## Task details:
Write out all of the lines below, exactly and completely.

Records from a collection
==================================================

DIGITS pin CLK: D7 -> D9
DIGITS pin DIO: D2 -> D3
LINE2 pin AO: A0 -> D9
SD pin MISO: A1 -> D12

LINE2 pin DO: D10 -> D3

==================================================

## Task solution:
DIGITS pin CLK: D7 -> D9
DIGITS pin DIO: D2 -> D3
LINE2 pin AO: A0 -> D9
SD pin MISO: A1 -> D12

LINE2 pin DO: D10 -> D3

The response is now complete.